[Object state change records]
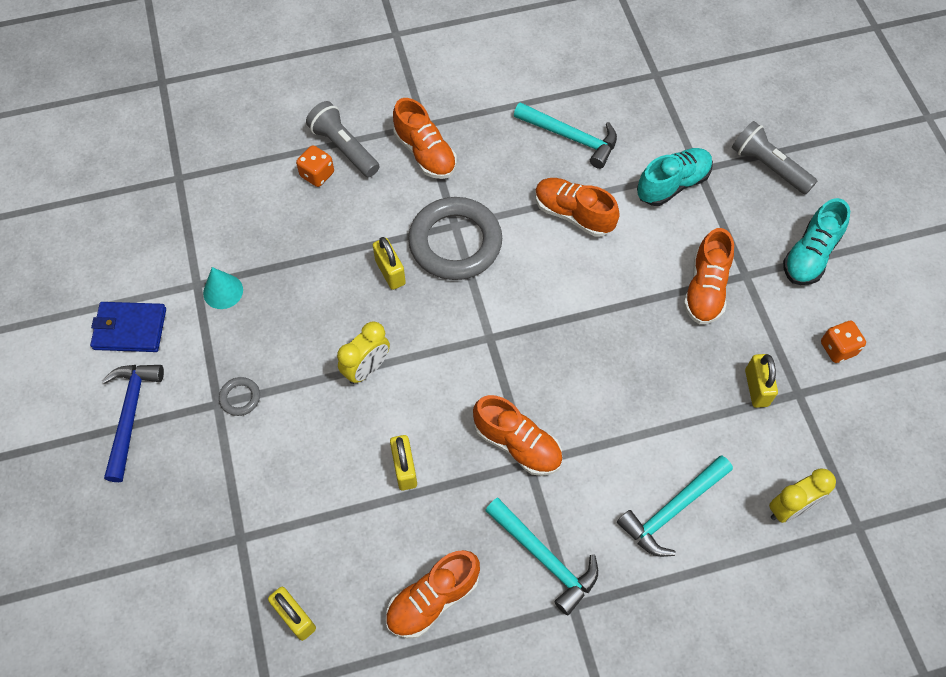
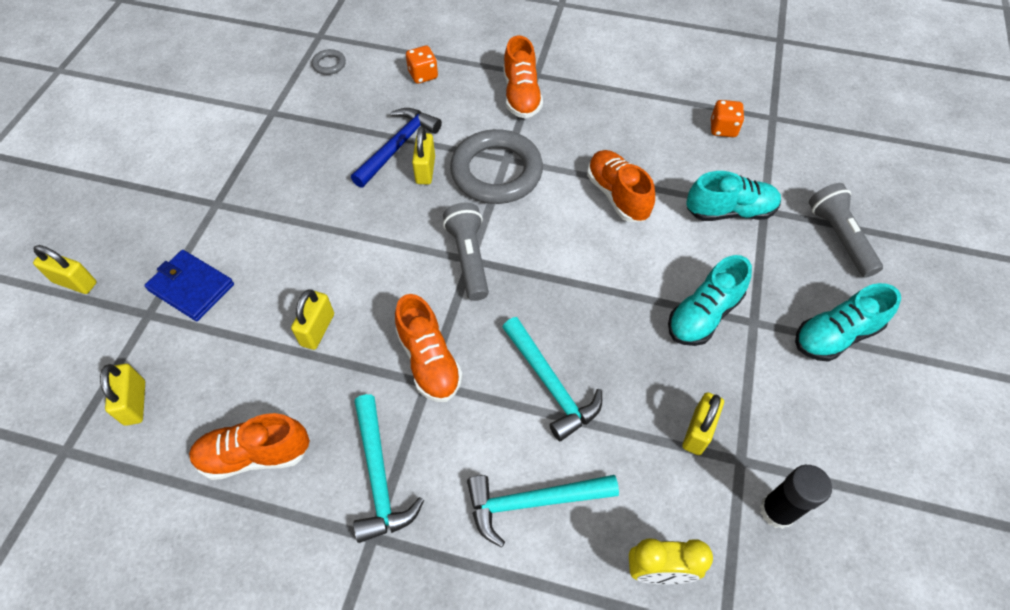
camera: 30 degrees right, 5 degrees down
(130, 329) = (200, 121): blue wallet -> blue wallet (191, 287)
(130, 415) = (149, 181): blue hammer -> blue hammer (397, 146)
(144, 548) = (75, 282): none -> yellow padlock
(223, 291) = (286, 125): turquoise cone -> none
(240, 398) = (236, 207): grey ring -> grey ring (329, 64)
(344, 148) = (458, 65): grey flashlight -> grey flashlight (469, 258)
(367, 369) = (349, 234): yellow clock -> none
(571, 137) = (658, 134): turquoise hammer -> turquoise hammer (550, 384)
(705, 289) = (703, 315): orange shoe -> turquoise shoe
(838, 348) = (812, 438): orange dice -> orange dice (723, 129)
(843, 417) = (777, 511): none -> black glue stick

## Exercise directions
Exactly as they appear, write out the lines from the one containing "(130, 415) = (149, 181): blue" through the final line of the entries above, both included.

## Reply to the task
(130, 415) = (149, 181): blue hammer -> blue hammer (397, 146)
(144, 548) = (75, 282): none -> yellow padlock
(223, 291) = (286, 125): turquoise cone -> none
(240, 398) = (236, 207): grey ring -> grey ring (329, 64)
(344, 148) = (458, 65): grey flashlight -> grey flashlight (469, 258)
(367, 369) = (349, 234): yellow clock -> none
(571, 137) = (658, 134): turquoise hammer -> turquoise hammer (550, 384)
(705, 289) = (703, 315): orange shoe -> turquoise shoe
(838, 348) = (812, 438): orange dice -> orange dice (723, 129)
(843, 417) = (777, 511): none -> black glue stick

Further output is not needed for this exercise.